**Working data**:
===============
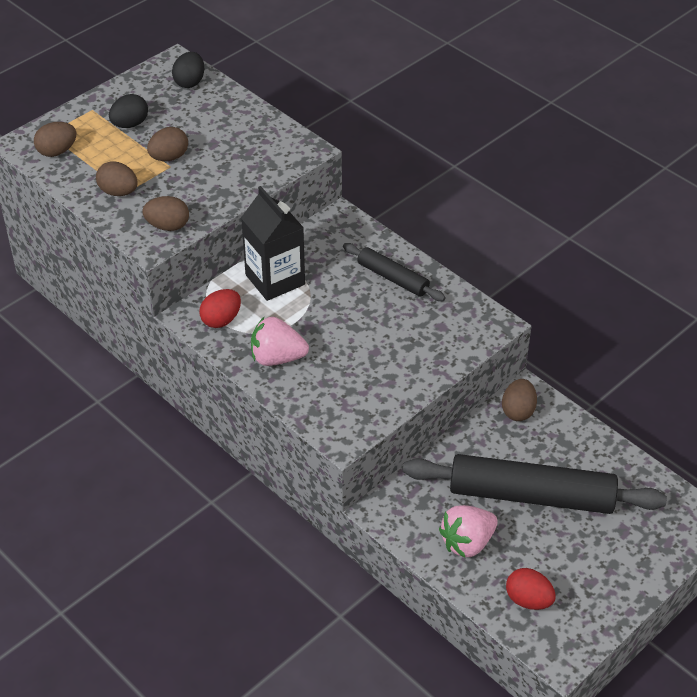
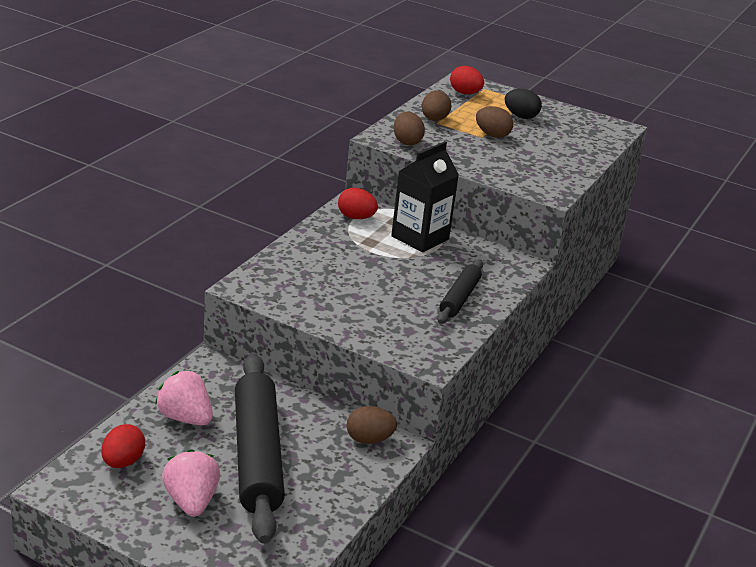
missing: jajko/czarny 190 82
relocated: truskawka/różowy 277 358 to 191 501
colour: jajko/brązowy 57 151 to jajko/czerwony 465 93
===============
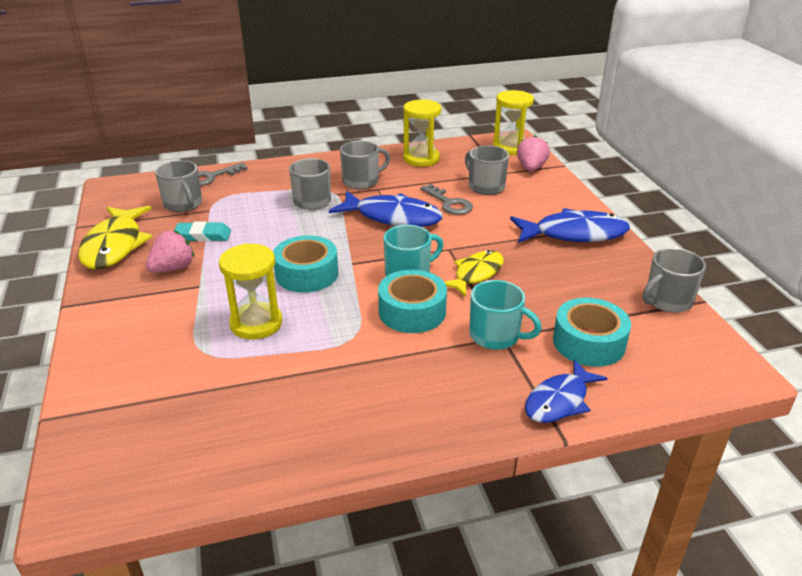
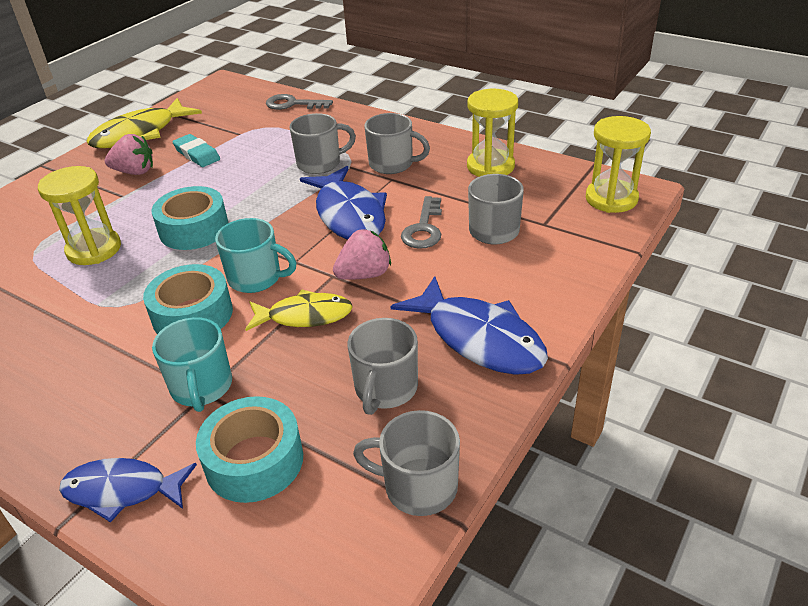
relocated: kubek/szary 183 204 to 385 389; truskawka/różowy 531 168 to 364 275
===============
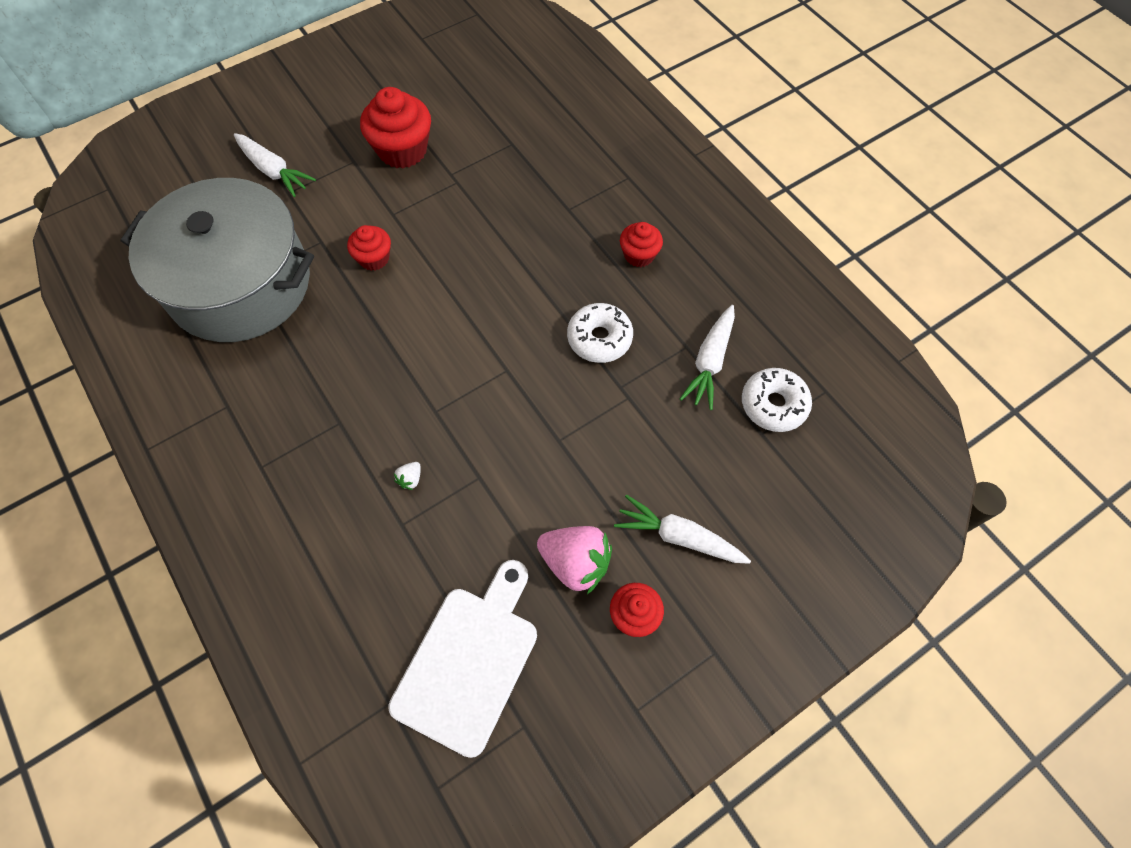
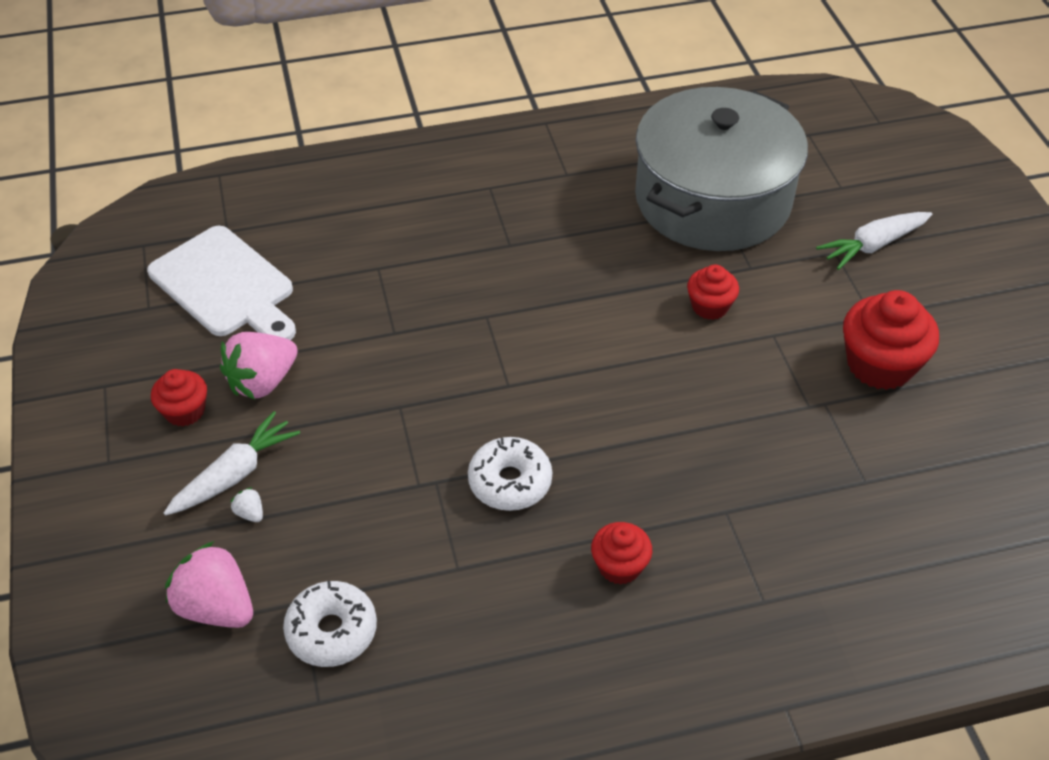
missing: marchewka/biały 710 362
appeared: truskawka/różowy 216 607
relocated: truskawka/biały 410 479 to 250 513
===============
**Work request**:
For this exercise, repeat exactly the lines of the data above from the one with "missing: jajko/czarny 190 82" down to the one with "colour: jajko/brązowy 57", both end lines included.

**Exercise output**:
missing: jajko/czarny 190 82
relocated: truskawka/różowy 277 358 to 191 501
colour: jajko/brązowy 57 151 to jajko/czerwony 465 93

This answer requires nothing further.